RECORDS TO USE
▽

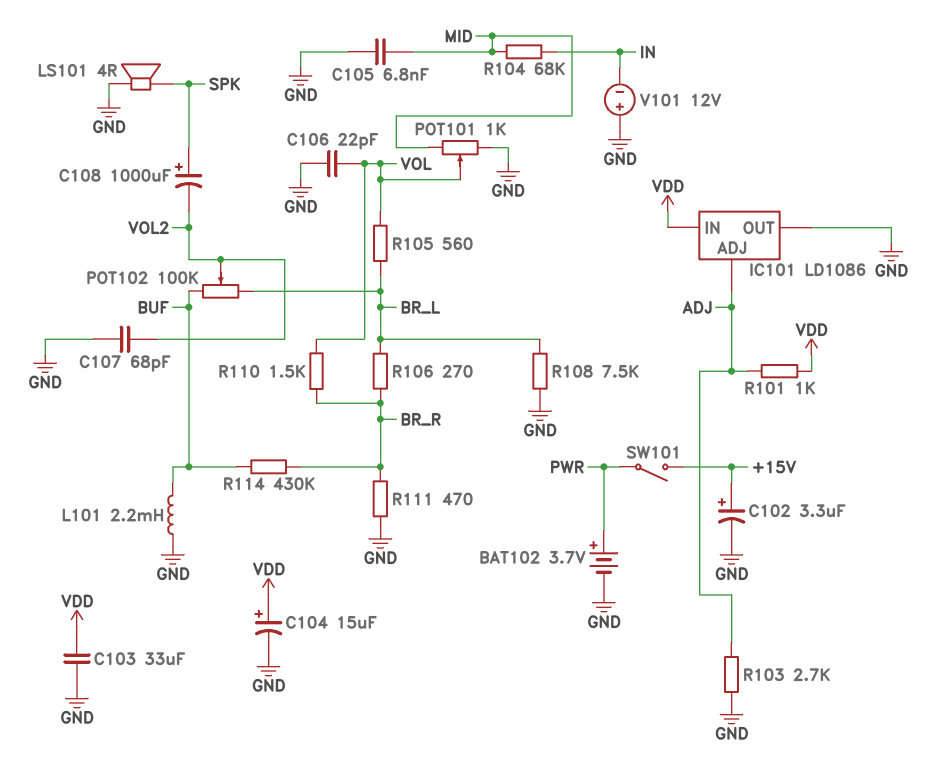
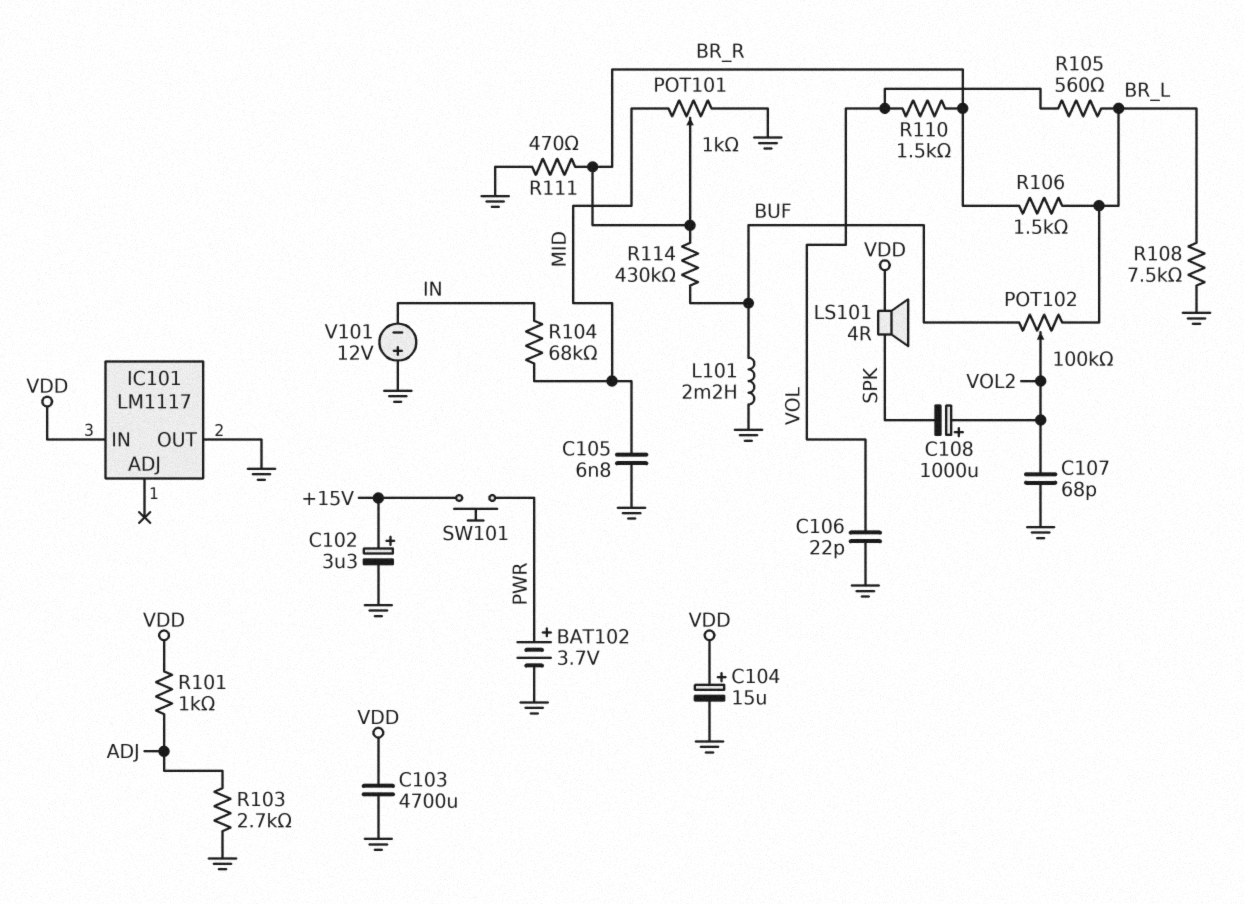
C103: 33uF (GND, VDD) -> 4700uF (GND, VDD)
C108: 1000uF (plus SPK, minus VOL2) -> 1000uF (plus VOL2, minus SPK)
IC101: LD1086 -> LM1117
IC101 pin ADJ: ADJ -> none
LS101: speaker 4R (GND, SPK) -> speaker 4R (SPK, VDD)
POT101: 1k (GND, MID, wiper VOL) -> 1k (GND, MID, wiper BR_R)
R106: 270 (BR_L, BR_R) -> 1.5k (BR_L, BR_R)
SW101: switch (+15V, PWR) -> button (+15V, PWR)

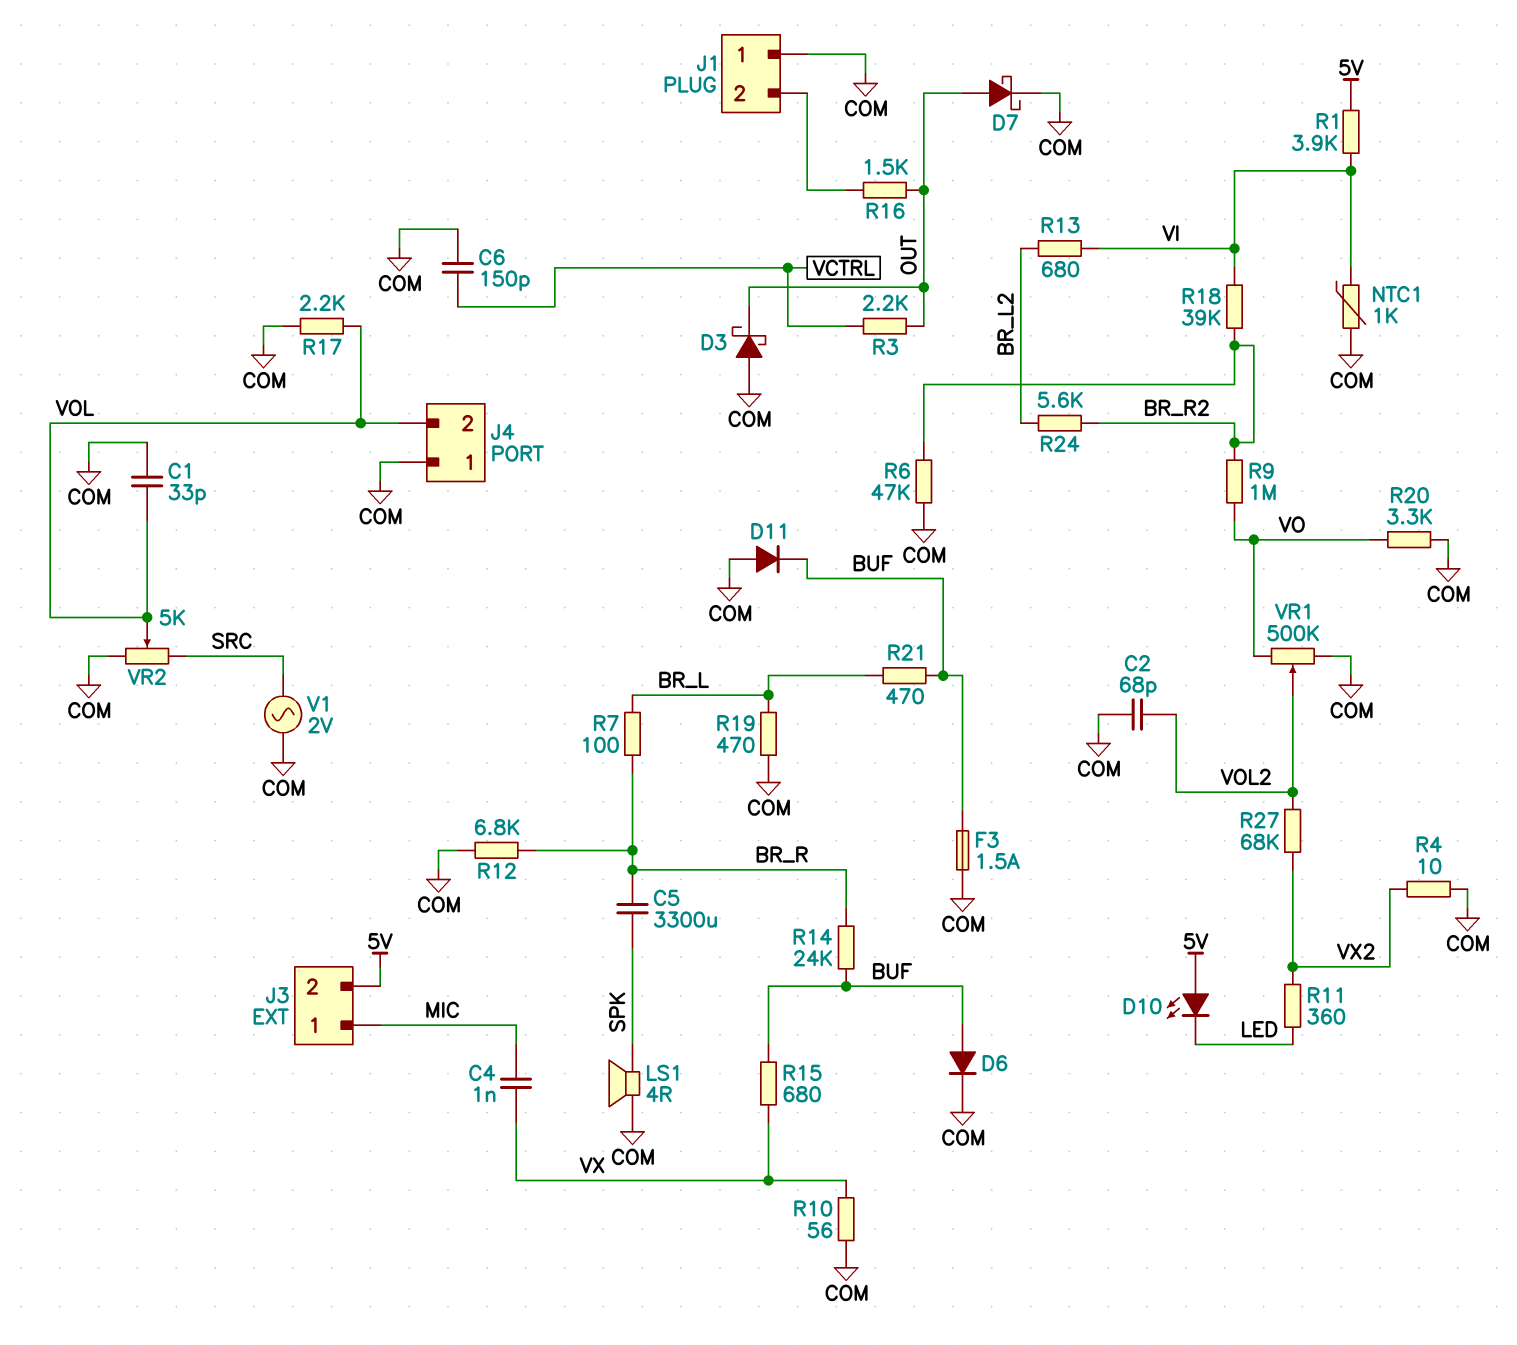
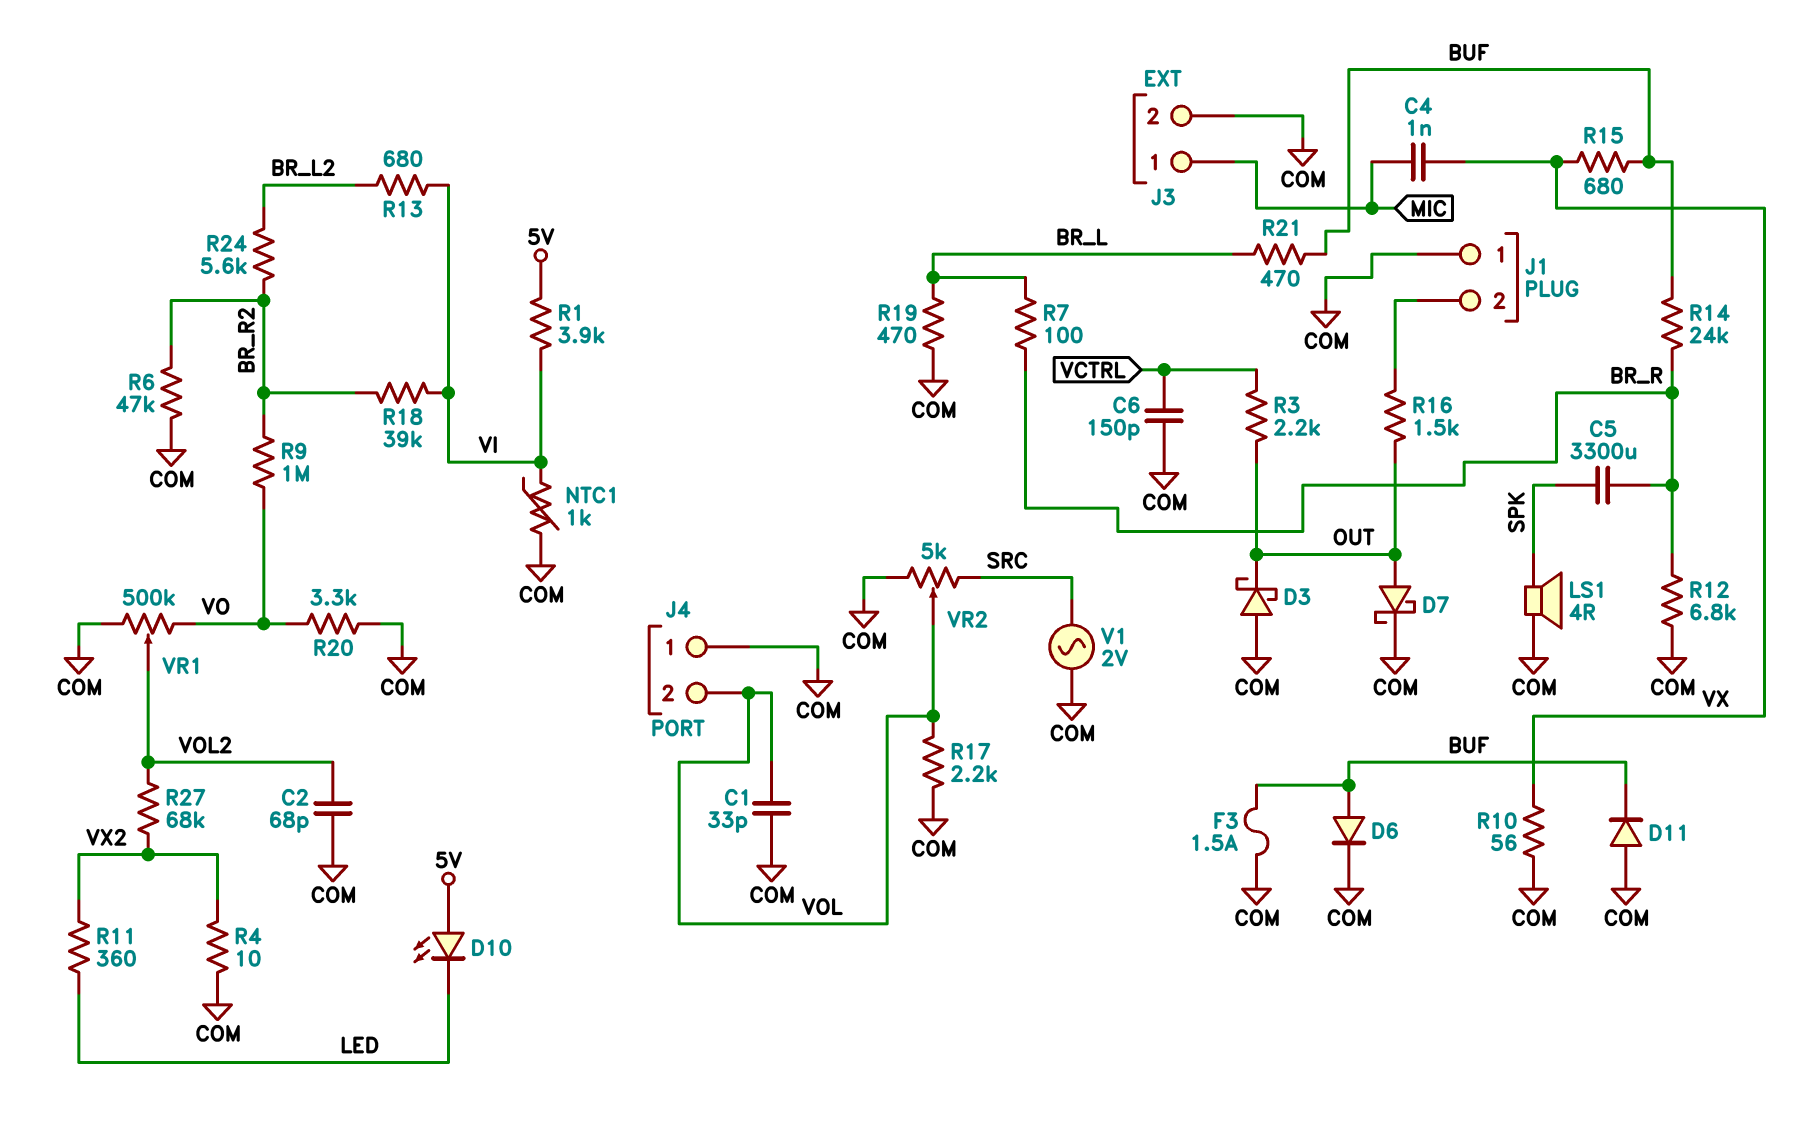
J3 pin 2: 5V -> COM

△

TASK INSTRUCTIONS
Copy the records exactly as they appear, excluding images.

ANSWER AREA
C103: 33uF (GND, VDD) -> 4700uF (GND, VDD)
C108: 1000uF (plus SPK, minus VOL2) -> 1000uF (plus VOL2, minus SPK)
IC101: LD1086 -> LM1117
IC101 pin ADJ: ADJ -> none
LS101: speaker 4R (GND, SPK) -> speaker 4R (SPK, VDD)
POT101: 1k (GND, MID, wiper VOL) -> 1k (GND, MID, wiper BR_R)
R106: 270 (BR_L, BR_R) -> 1.5k (BR_L, BR_R)
SW101: switch (+15V, PWR) -> button (+15V, PWR)

J3 pin 2: 5V -> COM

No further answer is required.